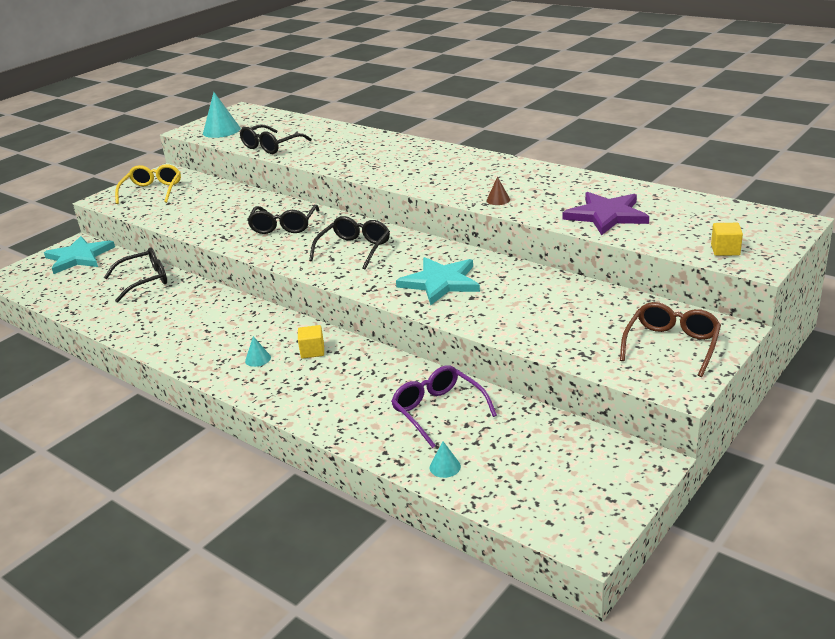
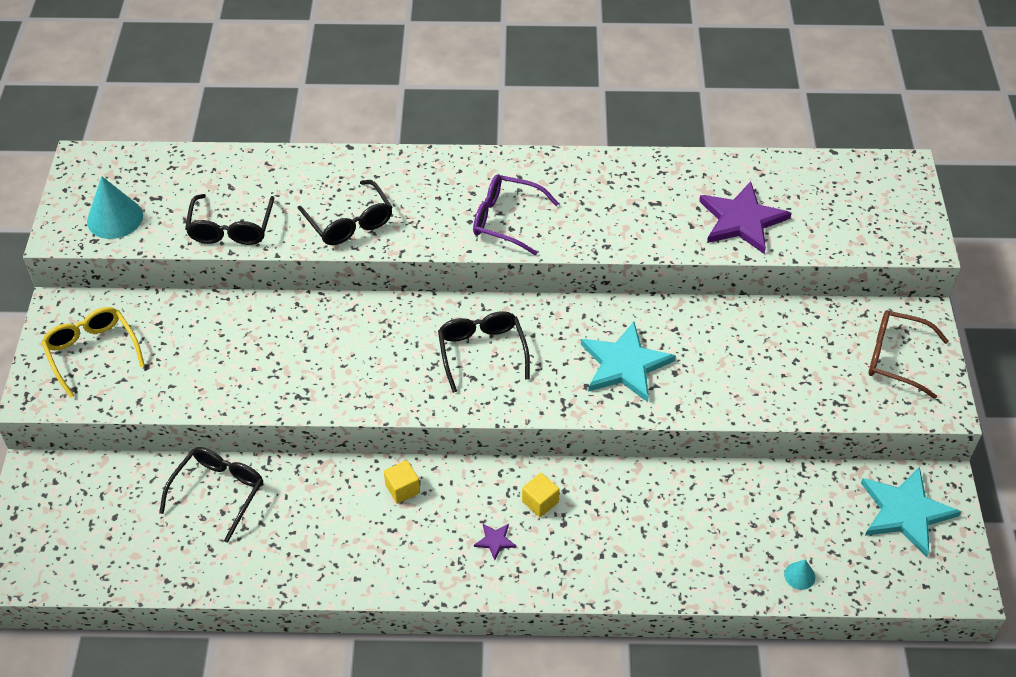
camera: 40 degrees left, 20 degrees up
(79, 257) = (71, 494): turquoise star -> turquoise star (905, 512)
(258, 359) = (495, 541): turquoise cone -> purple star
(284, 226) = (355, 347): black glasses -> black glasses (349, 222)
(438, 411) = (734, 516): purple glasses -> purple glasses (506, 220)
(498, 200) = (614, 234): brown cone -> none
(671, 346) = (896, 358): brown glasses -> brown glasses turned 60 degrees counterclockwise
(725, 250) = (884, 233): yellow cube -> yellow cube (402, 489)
==============================
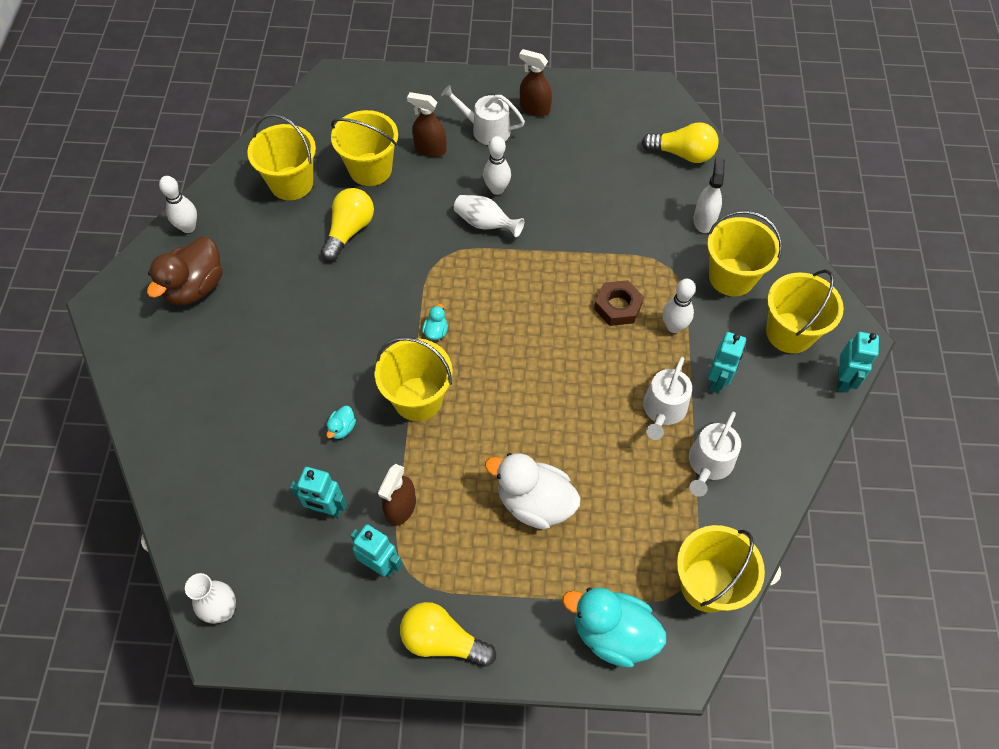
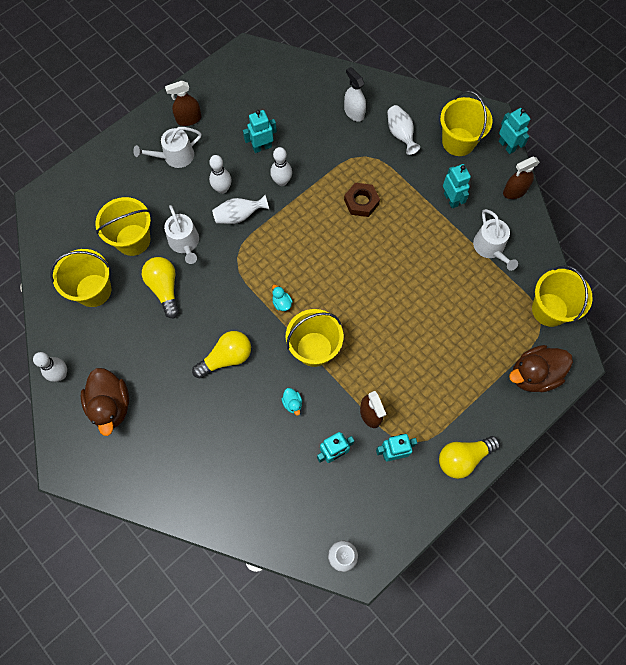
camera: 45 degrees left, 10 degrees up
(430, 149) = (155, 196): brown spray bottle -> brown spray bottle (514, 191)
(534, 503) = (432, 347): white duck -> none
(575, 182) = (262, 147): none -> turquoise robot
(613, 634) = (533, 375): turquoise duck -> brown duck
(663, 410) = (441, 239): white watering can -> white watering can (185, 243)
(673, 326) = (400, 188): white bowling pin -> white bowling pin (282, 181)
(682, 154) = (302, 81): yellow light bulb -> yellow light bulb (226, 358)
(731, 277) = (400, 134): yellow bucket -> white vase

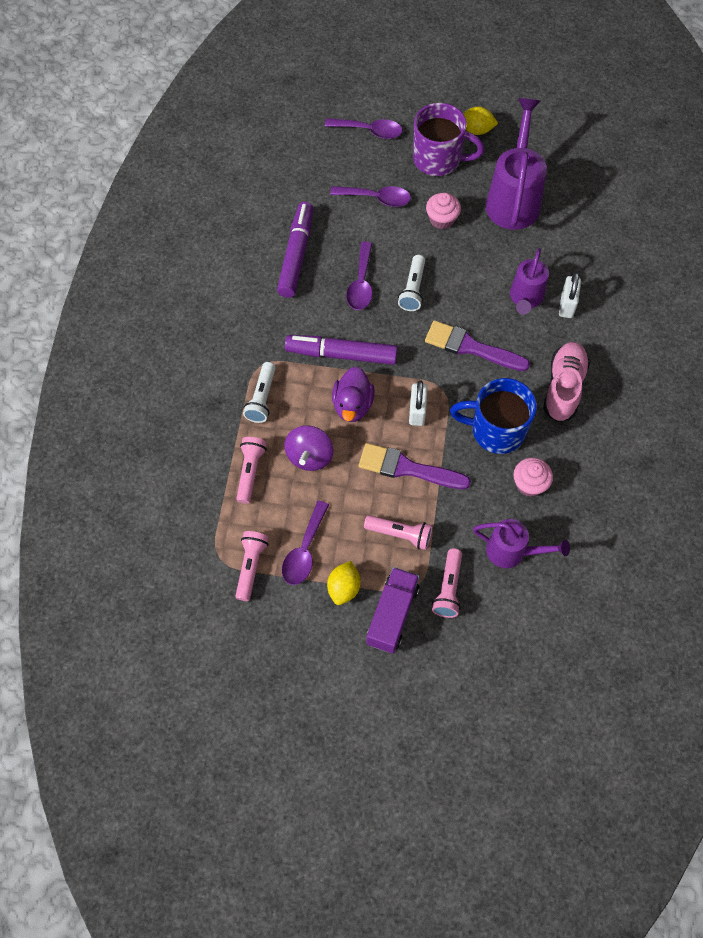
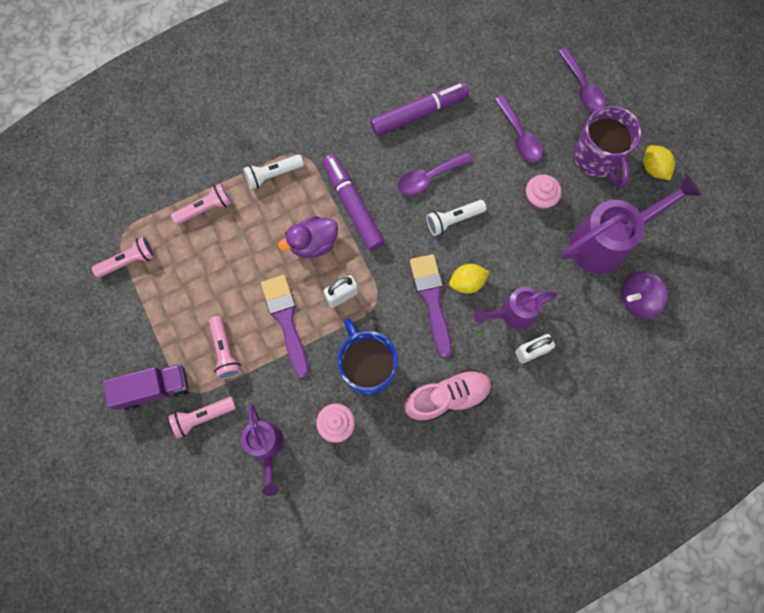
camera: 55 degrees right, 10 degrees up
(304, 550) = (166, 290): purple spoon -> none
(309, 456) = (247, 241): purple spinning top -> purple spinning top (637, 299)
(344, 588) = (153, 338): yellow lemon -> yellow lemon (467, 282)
==============================
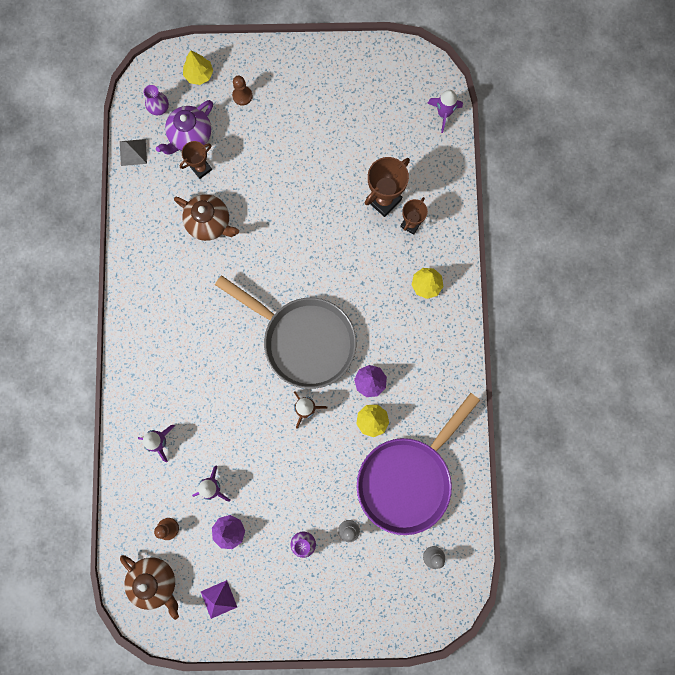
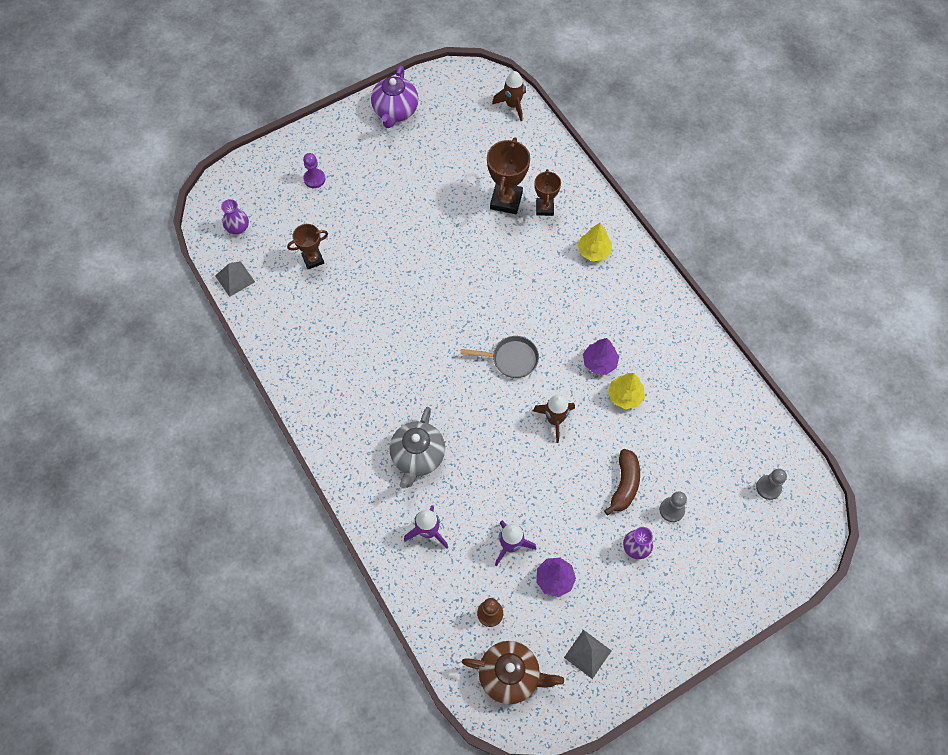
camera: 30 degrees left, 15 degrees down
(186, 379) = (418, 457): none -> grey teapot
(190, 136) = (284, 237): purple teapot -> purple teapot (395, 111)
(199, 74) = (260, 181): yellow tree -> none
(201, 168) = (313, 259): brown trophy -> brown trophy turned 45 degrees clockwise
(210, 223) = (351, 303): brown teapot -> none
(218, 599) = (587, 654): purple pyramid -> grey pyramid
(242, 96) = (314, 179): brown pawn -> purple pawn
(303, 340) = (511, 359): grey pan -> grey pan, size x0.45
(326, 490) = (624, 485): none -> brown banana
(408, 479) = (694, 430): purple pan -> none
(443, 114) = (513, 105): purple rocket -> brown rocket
==============================
> Exercise description: Exactly the lines above from the one with "camera: 40 degrees left, 20 degrees up" to the one with "(725, 250) = (884, 233): yellow", both included, are to be quoted; leave the rest out.

> Answer area:
camera: 40 degrees left, 20 degrees up
(79, 257) = (71, 494): turquoise star -> turquoise star (905, 512)
(258, 359) = (495, 541): turquoise cone -> purple star
(284, 226) = (355, 347): black glasses -> black glasses (349, 222)
(438, 411) = (734, 516): purple glasses -> purple glasses (506, 220)
(498, 200) = (614, 234): brown cone -> none
(671, 346) = (896, 358): brown glasses -> brown glasses turned 60 degrees counterclockwise
(725, 250) = (884, 233): yellow cube -> yellow cube (402, 489)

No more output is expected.